RECORDS TO PROCESS »
══════════════════════════════
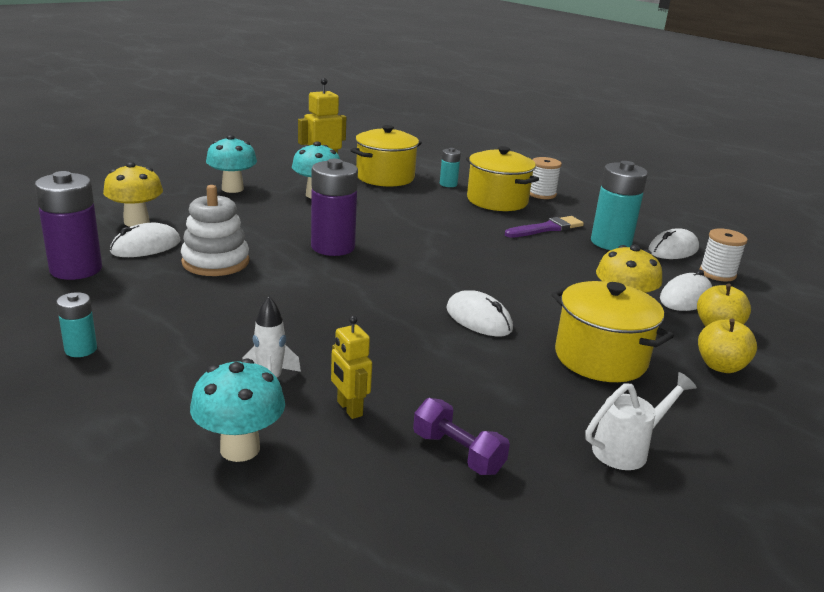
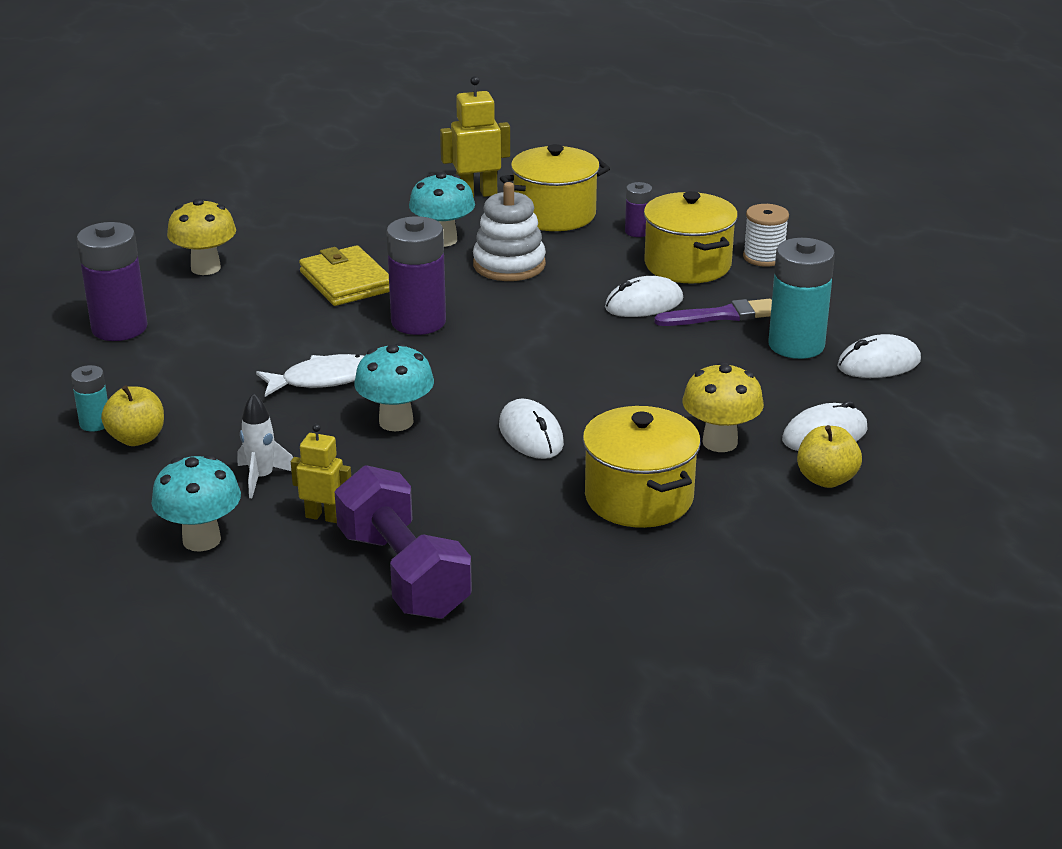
camera: 20 degrees right, 5 degrees up
(146, 246) = (203, 304): white mouse -> white mouse (644, 304)
(215, 262) = (271, 331): white stacking toy -> white stacking toy (509, 265)
(232, 189) = (341, 223): turquoise mushroom -> turquoise mushroom (396, 422)
(259, 224) = (346, 281): none -> yellow wallet
(280, 293) = (323, 379): none -> white fish
(349, 409) = (323, 516): yellow robot -> yellow robot turned 120 degrees clockwise
(448, 184) = (637, 231): turquoise battery -> purple battery
(458, 453) = (403, 573): purple dumbbell -> purple dumbbell, size x1.84
(627, 449) = (582, 595): white watering can -> none
(717, 273) = (907, 405): white spool -> none
(720, 366) = (779, 525): yellow apple -> yellow apple (137, 438)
══════════════════════════════
EXERCISE »
Repeat all the records above exactly, leaving out any pictures.

EXPECTED ANSWER »
camera: 20 degrees right, 5 degrees up
(146, 246) = (203, 304): white mouse -> white mouse (644, 304)
(215, 262) = (271, 331): white stacking toy -> white stacking toy (509, 265)
(232, 189) = (341, 223): turquoise mushroom -> turquoise mushroom (396, 422)
(259, 224) = (346, 281): none -> yellow wallet
(280, 293) = (323, 379): none -> white fish
(349, 409) = (323, 516): yellow robot -> yellow robot turned 120 degrees clockwise
(448, 184) = (637, 231): turquoise battery -> purple battery
(458, 453) = (403, 573): purple dumbbell -> purple dumbbell, size x1.84
(627, 449) = (582, 595): white watering can -> none
(717, 273) = (907, 405): white spool -> none
(720, 366) = (779, 525): yellow apple -> yellow apple (137, 438)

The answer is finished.